(Extracted data entries)

begin

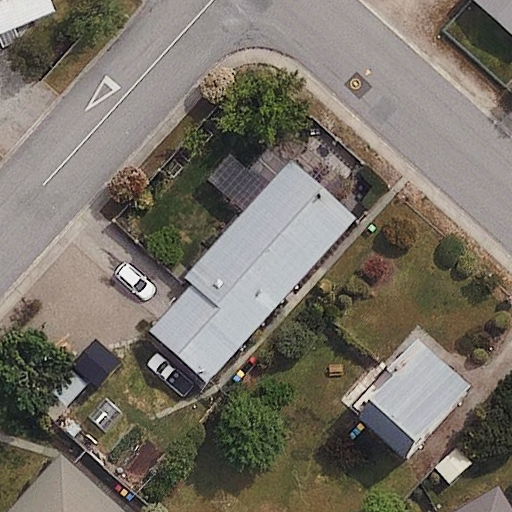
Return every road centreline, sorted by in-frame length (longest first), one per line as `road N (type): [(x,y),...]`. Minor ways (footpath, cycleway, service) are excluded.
road 1 (residential): [(0,238),(212,0)]
road 2 (residential): [(297,0),(511,194)]
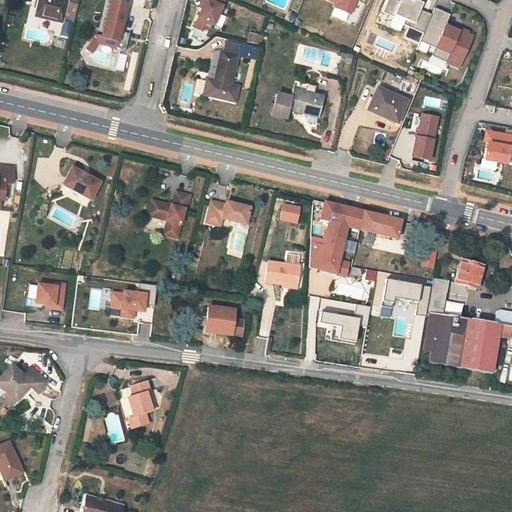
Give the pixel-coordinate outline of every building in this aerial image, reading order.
[(67,0),(38,0),(35,16),(62,23),(62,21),(67,2),(67,0)] [(205,0),(202,8),(197,19),(214,26),(224,0),(205,0)] [(329,0),(337,3),(335,7),(350,14),(356,0),(358,0),(361,1),(361,0),(329,0)] [(401,0),(400,2),(394,0),(389,0),(385,11),(406,20),(404,24),(424,32),(432,15),(419,10),(420,8),(414,5),(414,3),(405,0),(401,0)] [(127,5),(110,1),(101,38),(118,41),(127,5)] [(72,23),(77,4),(67,2),(62,21),(71,23),(72,23)] [(451,15),(435,8),(432,15),(424,32),(421,41),(436,48),(432,55),(460,67),(473,36),(467,34),(468,31),(448,23),(451,15)] [(62,23),(59,35),(67,37),(71,23),(62,21),(62,23)] [(262,45),(264,36),(252,33),(250,42),(262,45)] [(220,52),(213,81),(206,79),(202,95),(234,103),(238,87),(230,85),(238,56),(237,56),(239,46),(226,43),(223,53),(220,52)] [(406,101),(377,89),(369,108),(389,116),(387,119),(397,123),(406,101)] [(318,118),(323,97),(293,90),(291,98),(276,94),(271,116),(285,119),(288,110),(318,118)] [(437,117),(422,114),(418,133),(416,132),(410,156),(427,160),(437,117)] [(511,135),(488,131),(486,141),(492,142),(489,159),(511,163),(511,159),(511,135)] [(12,168),(0,167),(0,199),(2,200),(4,184),(10,184),(12,168)] [(98,183),(70,168),(61,186),(89,201),(98,183)] [(176,234),(181,210),(185,211),(188,196),(173,192),(170,207),(149,202),(146,218),(163,222),(161,230),(161,231),(176,234)] [(220,221),(239,226),(243,208),(224,203),(224,206),(209,202),(203,224),(212,226),(213,220),(220,221)] [(328,223),(316,271),(329,274),(335,275),(353,279),(356,266),(347,264),(338,262),(346,228),(396,240),(400,221),(323,203),(319,221),(328,223)] [(280,204),(279,222),(298,224),(299,206),(280,204)] [(220,221),(213,220),(212,226),(219,228),(220,221)] [(321,236),(325,224),(317,222),(314,234),(321,236)] [(160,237),(174,240),(176,234),(161,231),(160,237)] [(297,265),(298,256),(287,255),(286,264),(297,265)] [(480,266),(459,261),(453,284),(465,286),(476,289),(479,279),(477,279),(480,266)] [(268,264),(266,283),(281,285),(296,287),(299,268),(268,264)] [(482,280),(485,267),(480,266),(477,279),(479,279),(482,280)] [(434,281),(432,280),(429,297),(426,313),(429,313),(434,281)] [(492,373),(500,325),(441,315),(445,287),(444,287),(445,282),(434,281),(429,313),(422,351),(429,352),(428,363),(492,373)] [(54,288),(35,285),(33,304),(44,306),(51,307),(51,310),(60,311),(63,285),(54,284),(54,288)] [(410,293),(384,287),(382,297),(407,303),(410,293)] [(425,298),(427,288),(420,287),(416,304),(426,306),(427,299),(425,298)] [(118,320),(133,320),(133,314),(144,314),(145,293),(108,292),(107,311),(118,311),(118,320)] [(365,328),(369,308),(355,305),(355,307),(331,302),(329,310),(321,308),(318,325),(329,328),(327,339),(354,344),(357,326),(365,328)] [(210,333),(231,336),(240,337),(242,320),(232,319),(233,311),(207,308),(206,317),(212,318),(210,333)] [(47,383),(30,368),(23,376),(11,366),(0,377),(0,385),(10,395),(16,400),(17,401),(30,387),(38,393),(47,383)] [(146,382),(130,387),(133,396),(128,398),(134,417),(152,412),(149,403),(152,402),(146,382)] [(5,401),(11,406),(16,400),(10,395),(5,401)] [(131,428),(148,423),(146,414),(134,417),(128,419),(131,428)] [(22,473),(9,442),(0,445),(0,471),(4,481),(22,473)] [(121,511),(123,506),(86,497),(81,511),(121,511)]
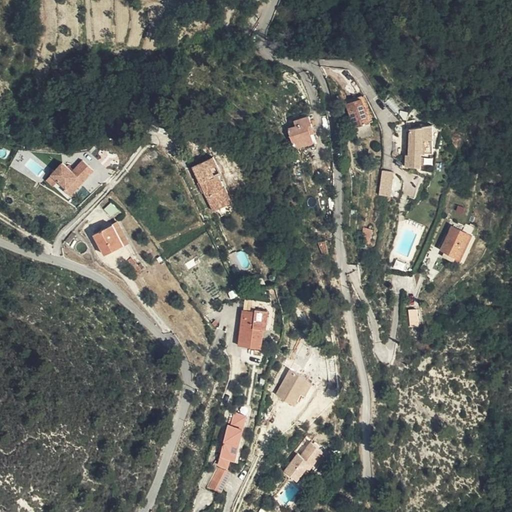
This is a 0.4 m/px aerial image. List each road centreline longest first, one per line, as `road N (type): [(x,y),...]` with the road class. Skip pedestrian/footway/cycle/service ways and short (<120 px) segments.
road 1 (unclassified): [(350,511),(367,482),(365,393),(345,302),(332,117),(313,65),(277,60),(260,48),(273,0)]
road 2 (residential): [(143,511),(185,396),(184,368),(166,340),(97,279),(0,243)]
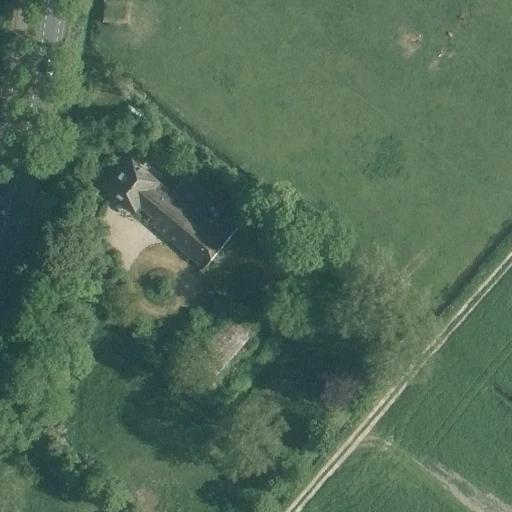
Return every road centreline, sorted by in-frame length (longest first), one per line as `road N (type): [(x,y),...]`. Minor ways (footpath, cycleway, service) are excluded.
road 1 (track): [(511,258),(295,511)]
road 2 (secondary): [(0,261),(31,145),(55,0)]
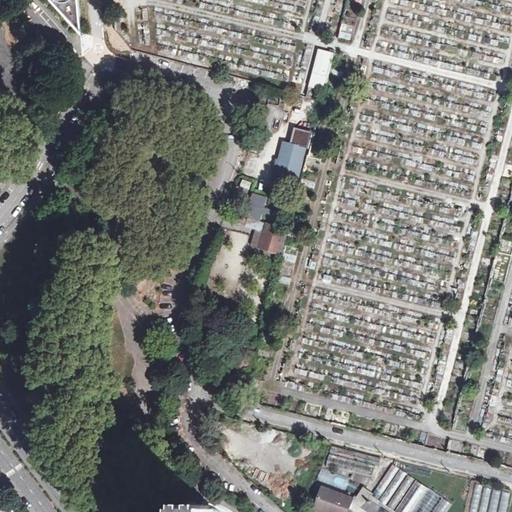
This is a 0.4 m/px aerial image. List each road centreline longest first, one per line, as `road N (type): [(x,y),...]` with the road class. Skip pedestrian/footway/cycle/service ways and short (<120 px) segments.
road 1 (residential): [(95,49),(201,87),(230,109),(238,147),(181,288),(196,395)]
road 2 (residential): [(511,479),(196,395)]
road 3 (residential): [(0,217),(37,167),(85,67)]
road 4 (residential): [(196,395),(183,418),(187,439),(268,511)]
road 5 (secondary): [(73,511),(0,411)]
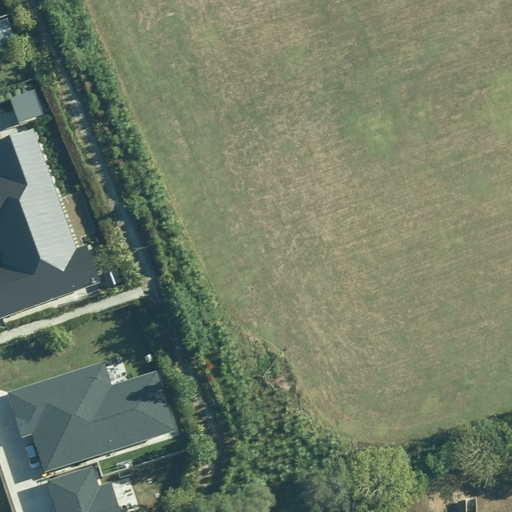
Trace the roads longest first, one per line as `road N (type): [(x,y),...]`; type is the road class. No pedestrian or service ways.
road 1 (unknown): [(190,511),(218,450),(214,436),(30,0)]
road 2 (unknown): [(0,340),(154,291)]
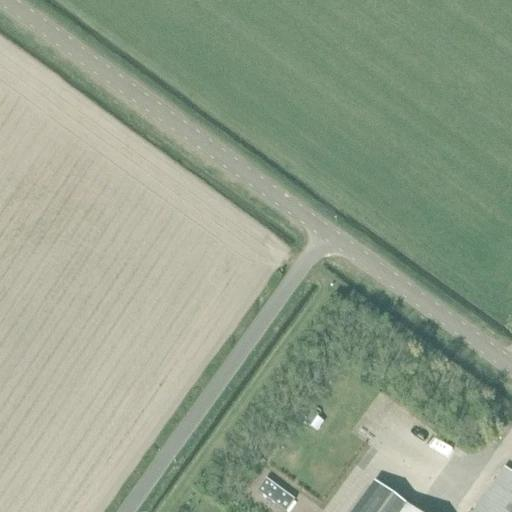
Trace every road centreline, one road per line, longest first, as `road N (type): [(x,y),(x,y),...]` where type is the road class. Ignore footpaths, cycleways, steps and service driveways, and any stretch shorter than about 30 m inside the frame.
road 1 (unclassified): [(327,233),(4,0)]
road 2 (unclassified): [(126,511),(327,233)]
road 3 (unclassified): [(511,367),(327,233)]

end

→ EXERCISE
Please recast the entries above as a two-column CSV with the columns source_text and target_text, one row per entry. Put each value in a single quoted field with line breaks turned into spaces, and leave the pictures out.

→ RESULT FOR THIS TASK
source_text,target_text
"Return every road centreline, sorted by in-frame length (longest first), one per line as `road N (type): [(x,y),...]`. Minor ways (footpath, cycleway, service) are excluded.","road 1 (residential): [(0,238),(212,0)] road 2 (residential): [(297,0),(511,194)]"
"Give the pixel-coordinate outline of every building in this aerial image, reading order.","[(67,0),(38,0),(35,16),(62,23),(62,21),(67,2),(67,0)] [(205,0),(202,8),(197,19),(214,26),(224,0),(205,0)] [(329,0),(337,3),(335,7),(350,14),(356,0),(358,0),(361,1),(361,0),(329,0)] [(401,0),(400,2),(394,0),(389,0),(385,11),(406,20),(404,24),(424,32),(432,15),(419,10),(420,8),(414,5),(414,3),(405,0),(401,0)] [(127,5),(110,1),(101,38),(118,41),(127,5)] [(72,23),(77,4),(67,2),(62,21),(71,23),(72,23)] [(451,15),(435,8),(432,15),(424,32),(421,41),(436,48),(432,55),(460,67),(473,36),(467,34),(468,31),(448,23),(451,15)] [(62,23),(59,35),(67,37),(71,23),(62,21),(62,23)] [(262,45),(264,36),(252,33),(250,42),(262,45)] [(220,52),(213,81),(206,79),(202,95),(234,103),(238,87),(230,85),(238,56),(237,56),(239,46),(226,43),(223,53),(220,52)] [(406,101),(377,89),(369,108),(389,116),(387,119),(397,123),(406,101)] [(318,118),(323,97),(293,90),(291,98),(276,94),(271,116),(285,119),(288,110),(318,118)] [(437,117),(422,114),(418,133),(416,132),(410,156),(427,160),(437,117)] [(511,135),(488,131),(486,141),(492,142),(489,159),(511,163),(511,159),(511,135)] [(12,168),(0,167),(0,199),(2,200),(4,184),(10,184),(12,168)] [(98,183),(70,168),(61,186),(89,201),(98,183)] [(176,234),(181,210),(185,211),(188,196),(173,192),(170,207),(149,202),(146,218),(163,222),(161,230),(161,231),(176,234)] [(220,221),(239,226),(243,208),(224,203),(224,206),(209,202),(203,224),(212,226),(213,220),(220,221)] [(328,223),(316,271),(329,274),(335,275),(353,279),(356,266),(347,264),(338,262),(346,228),(396,240),(400,221),(323,203),(319,221),(328,223)] [(280,204),(279,222),(298,224),(299,206),(280,204)] [(220,221),(213,220),(212,226),(219,228),(220,221)] [(321,236),(325,224),(317,222),(314,234),(321,236)] [(160,237),(174,240),(176,234),(161,231),(160,237)] [(297,265),(298,256),(287,255),(286,264),(297,265)] [(480,266),(459,261),(453,284),(465,286),(476,289),(479,279),(477,279),(480,266)] [(268,264),(266,283),(281,285),(296,287),(299,268),(268,264)] [(482,280),(485,267),(480,266),(477,279),(479,279),(482,280)] [(434,281),(432,280),(429,297),(426,313),(429,313),(434,281)] [(492,373),(500,325),(441,315),(445,287),(444,287),(445,282),(434,281),(429,313),(422,351),(429,352),(428,363),(492,373)] [(54,288),(35,285),(33,304),(44,306),(51,307),(51,310),(60,311),(63,285),(54,284),(54,288)] [(410,293),(384,287),(382,297),(407,303),(410,293)] [(425,298),(427,288),(420,287),(416,304),(426,306),(427,299),(425,298)] [(118,320),(133,320),(133,314),(144,314),(145,293),(108,292),(107,311),(118,311),(118,320)] [(365,328),(369,308),(355,305),(355,307),(331,302),(329,310),(321,308),(318,325),(329,328),(327,339),(354,344),(357,326),(365,328)] [(210,333),(231,336),(240,337),(242,320),(232,319),(233,311),(207,308),(206,317),(212,318),(210,333)] [(47,383),(30,368),(23,376),(11,366),(0,377),(0,385),(10,395),(16,400),(17,401),(30,387),(38,393),(47,383)] [(146,382),(130,387),(133,396),(128,398),(134,417),(152,412),(149,403),(152,402),(146,382)] [(5,401),(11,406),(16,400),(10,395),(5,401)] [(131,428),(148,423),(146,414),(134,417),(128,419),(131,428)] [(22,473),(9,442),(0,445),(0,471),(4,481),(22,473)] [(121,511),(123,506),(86,497),(81,511),(121,511)]"
"This is a 0.4 m/px aerial image. List each road centreline longest first, one per line, as `road N (type): [(x,y),...]` with the road class. Skip pedestrian/footway/cycle/service ways and short (<120 px) segments.","road 1 (unclassified): [(350,511),(367,482),(365,393),(345,302),(332,117),(313,65),(277,60),(260,48),(273,0)] road 2 (residential): [(143,511),(185,396),(184,368),(166,340),(97,279),(0,243)]"
"Return every road centreline, sorted by in-frame length (longest first), one per line as `road N (type): [(x,y),...]`. Minor ways (footpath, cycleway, service) are excluded.","road 1 (track): [(511,258),(295,511)] road 2 (secondary): [(0,261),(31,145),(55,0)]"
"This is a 0.4 m/px aerial image. List each road centreline longest first, one per line, as `road N (type): [(x,y),...]` with the road class. Skip pedestrian/footway/cycle/service ways and short (<120 px) segments.","road 1 (residential): [(95,49),(201,87),(230,109),(238,147),(181,288),(196,395)] road 2 (residential): [(511,479),(196,395)] road 3 (residential): [(0,217),(37,167),(85,67)] road 4 (residential): [(196,395),(183,418),(187,439),(268,511)] road 5 (secondary): [(73,511),(0,411)]"
"Trace the roads longest first, one per line as `road N (type): [(x,y),...]`; type is the road class. No pedestrian or service ways.","road 1 (unknown): [(190,511),(218,450),(214,436),(30,0)] road 2 (unknown): [(0,340),(154,291)]"
"Trace every road centreline, one road per line, longest first, as `road N (type): [(x,y),(x,y),...]` where type is the road class. Ignore footpaths, cycleways, steps and service driveways, and any stretch shorter than about 30 m inside the frame.","road 1 (unclassified): [(327,233),(4,0)] road 2 (unclassified): [(126,511),(327,233)] road 3 (unclassified): [(511,367),(327,233)]"